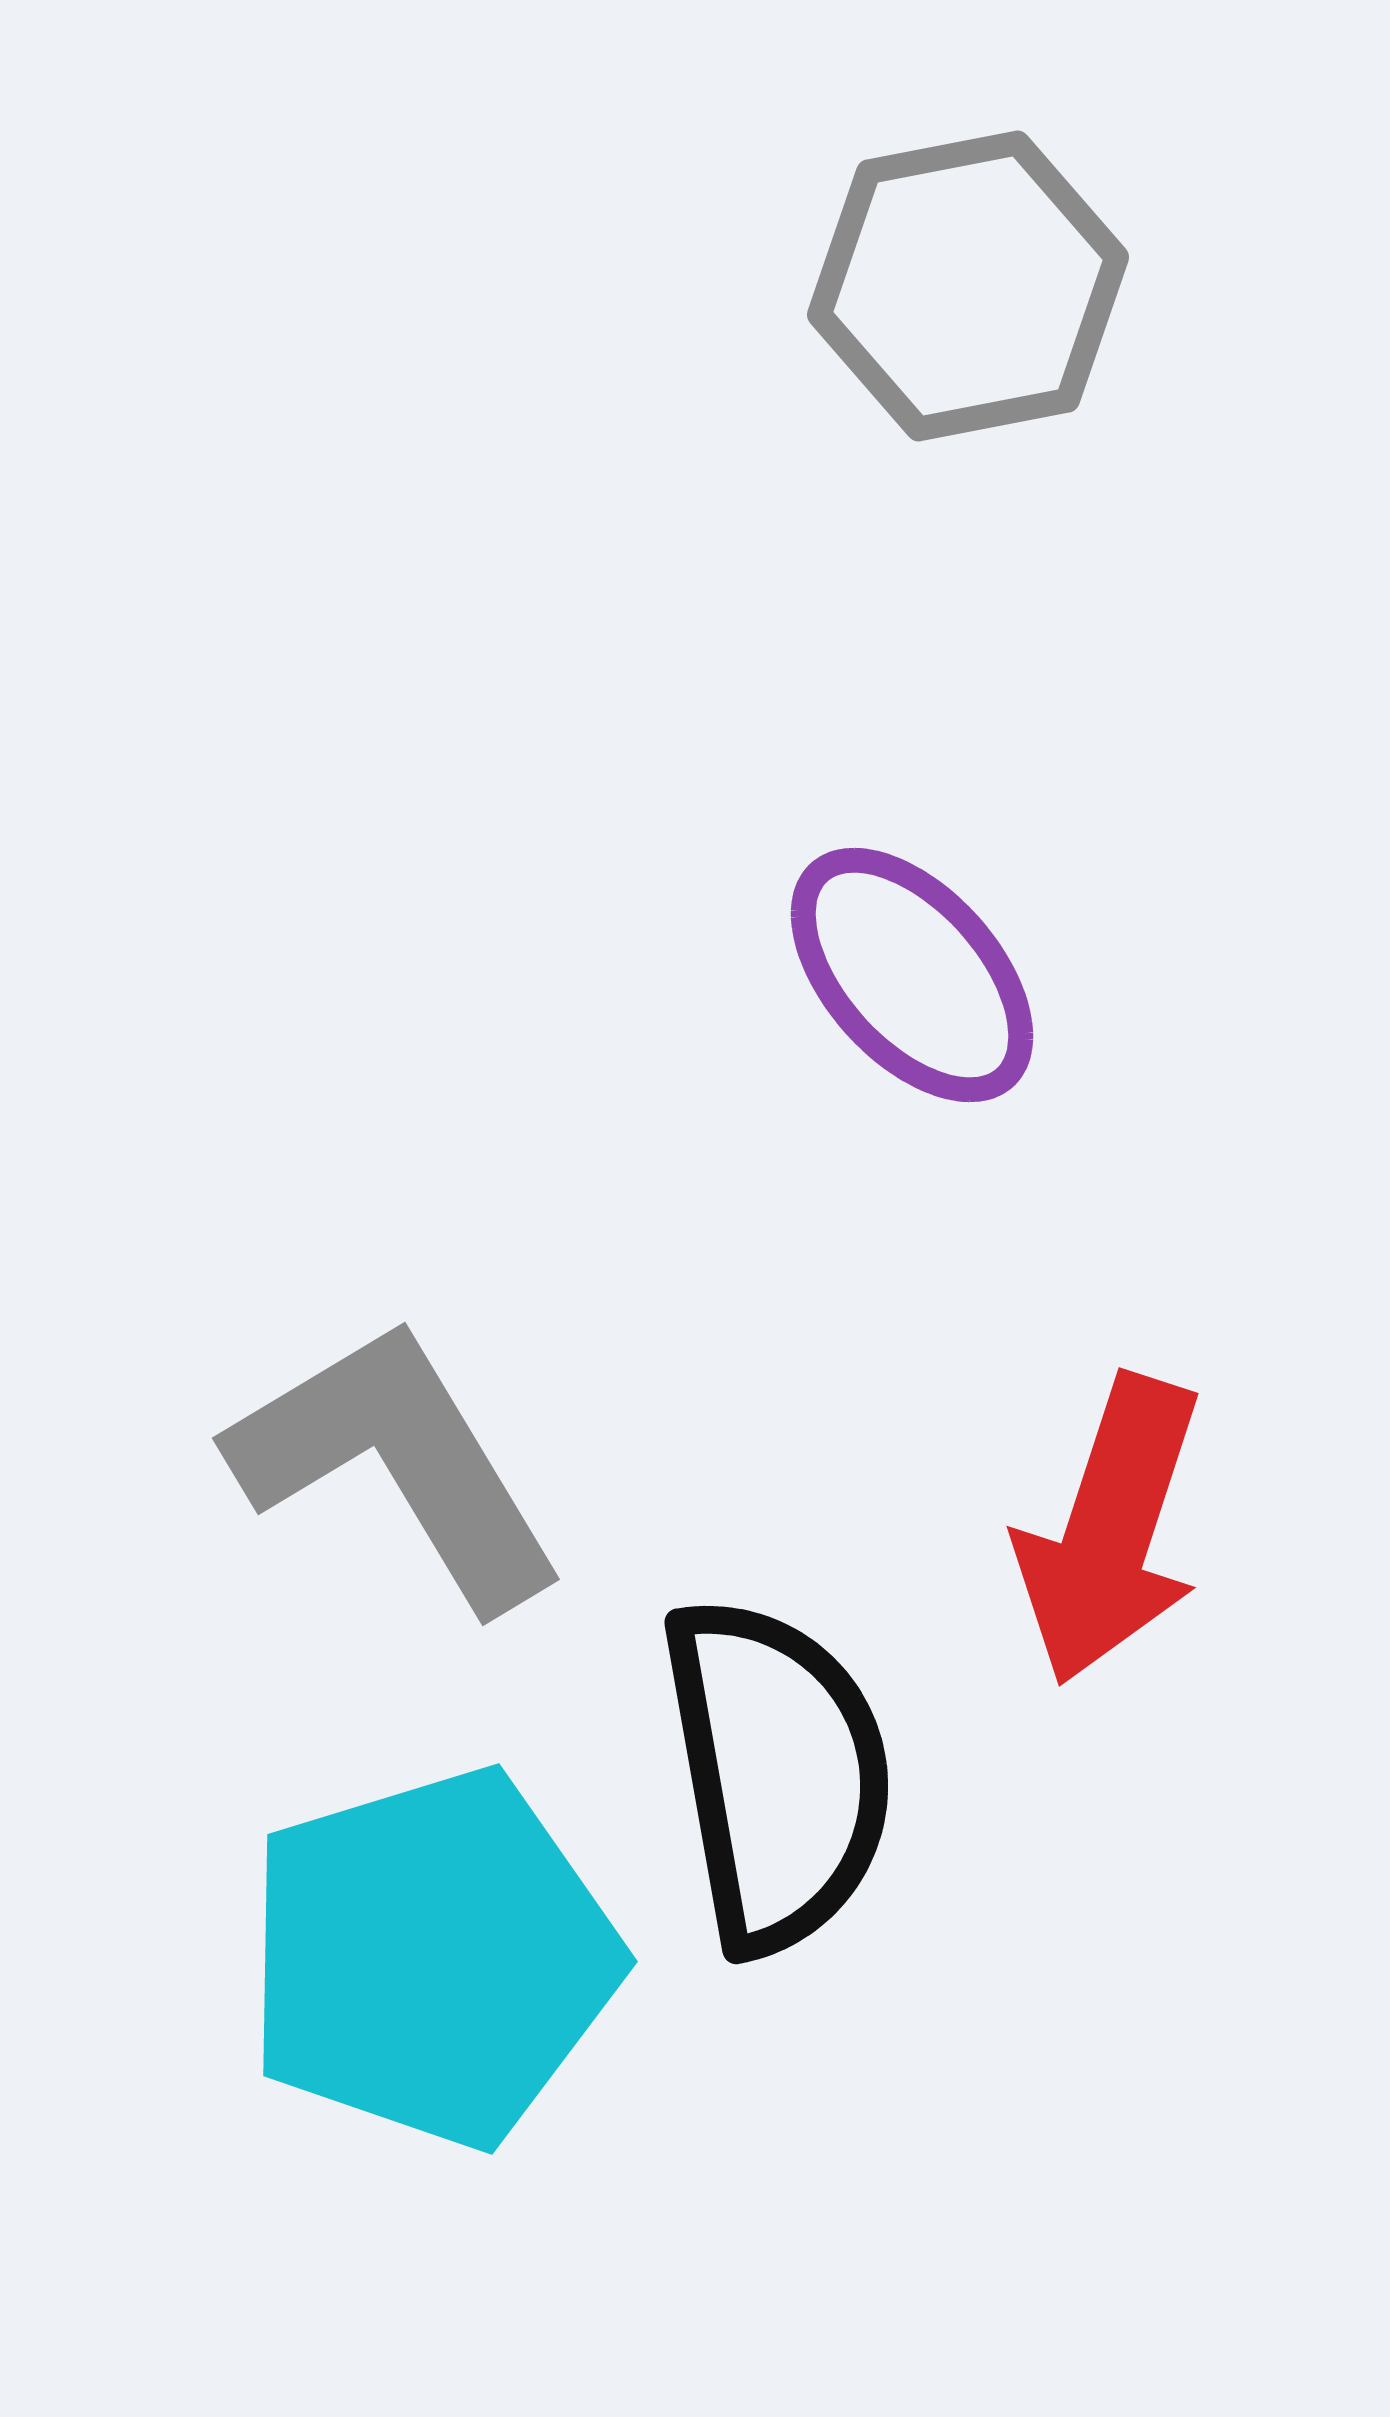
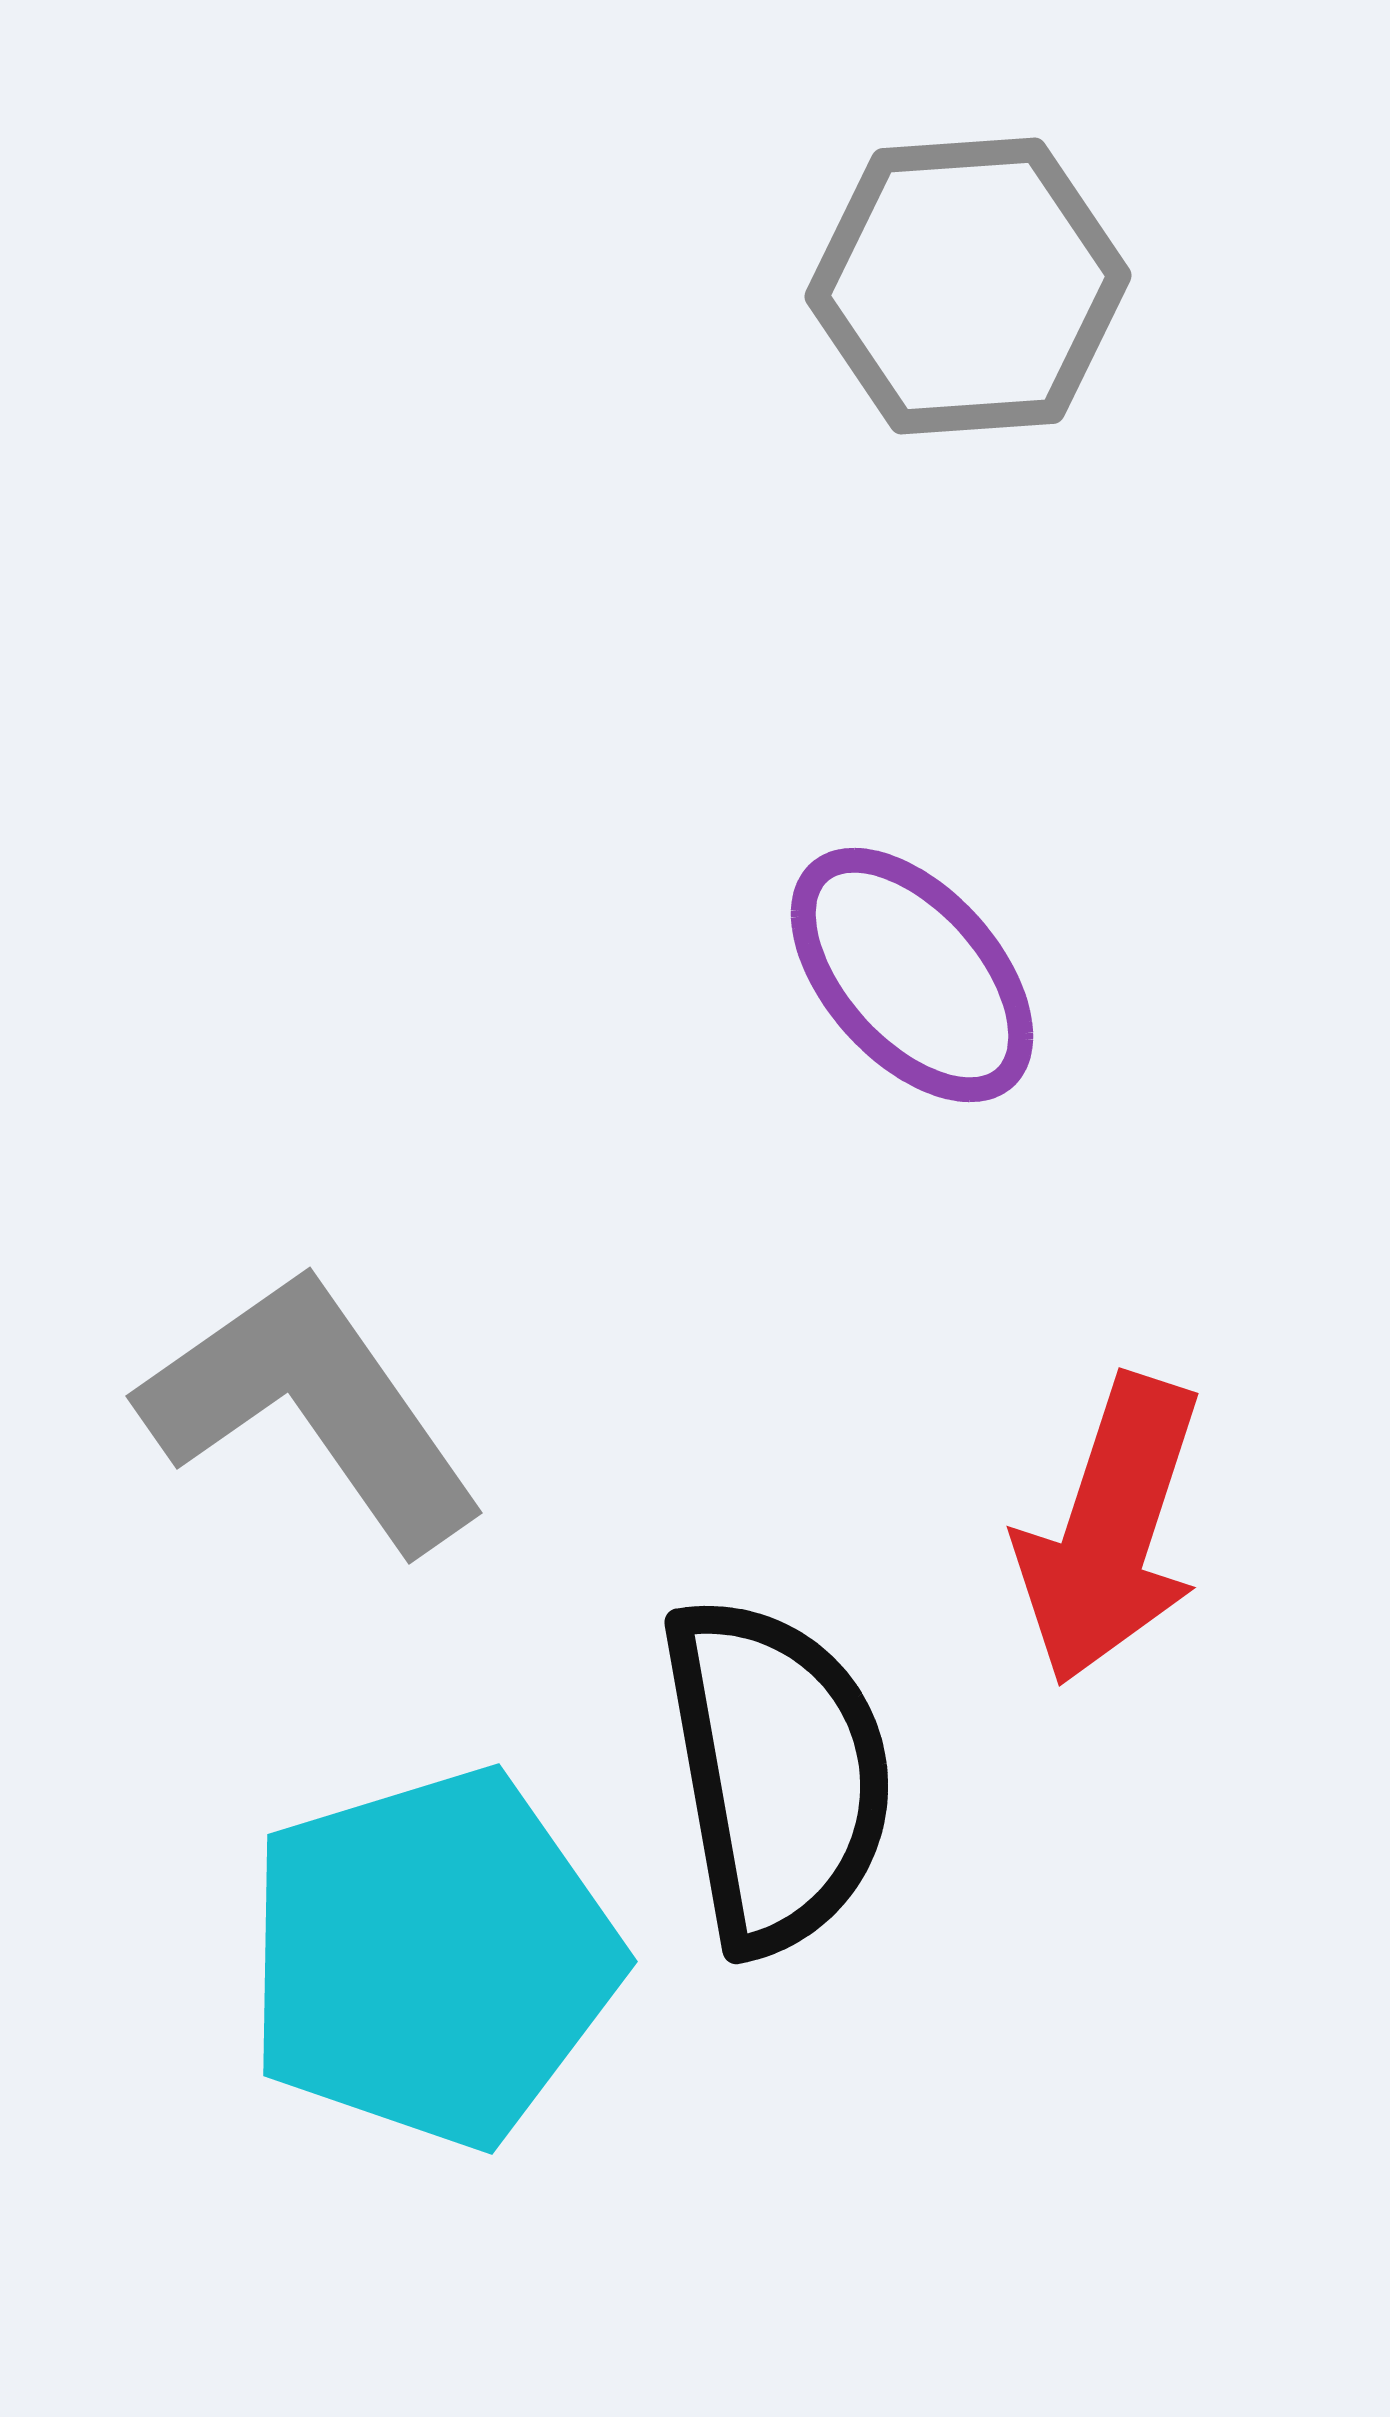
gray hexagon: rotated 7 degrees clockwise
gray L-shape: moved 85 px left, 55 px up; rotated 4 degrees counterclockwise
---
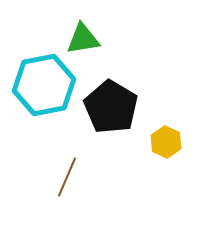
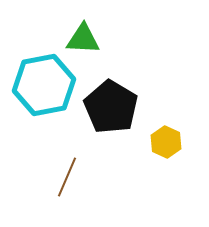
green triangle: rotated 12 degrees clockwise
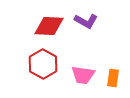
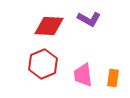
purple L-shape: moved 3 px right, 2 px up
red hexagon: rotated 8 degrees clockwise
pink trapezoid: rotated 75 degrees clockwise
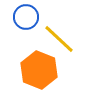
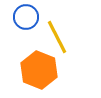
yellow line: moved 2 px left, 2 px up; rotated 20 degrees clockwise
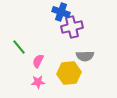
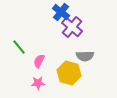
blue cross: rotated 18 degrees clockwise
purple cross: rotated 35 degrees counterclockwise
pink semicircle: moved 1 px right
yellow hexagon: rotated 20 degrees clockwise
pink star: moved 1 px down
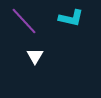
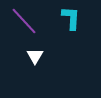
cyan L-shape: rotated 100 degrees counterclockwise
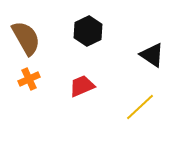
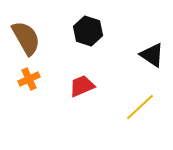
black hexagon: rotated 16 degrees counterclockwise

YOUR OBJECTIVE:
Please, from the entries above, set down exactly the lines from the one containing "gray hexagon: rotated 7 degrees clockwise" through the one containing "gray L-shape: moved", and only those.

THE COMPLETED TASK:
gray hexagon: rotated 7 degrees clockwise
gray L-shape: moved 85 px left, 55 px up; rotated 4 degrees counterclockwise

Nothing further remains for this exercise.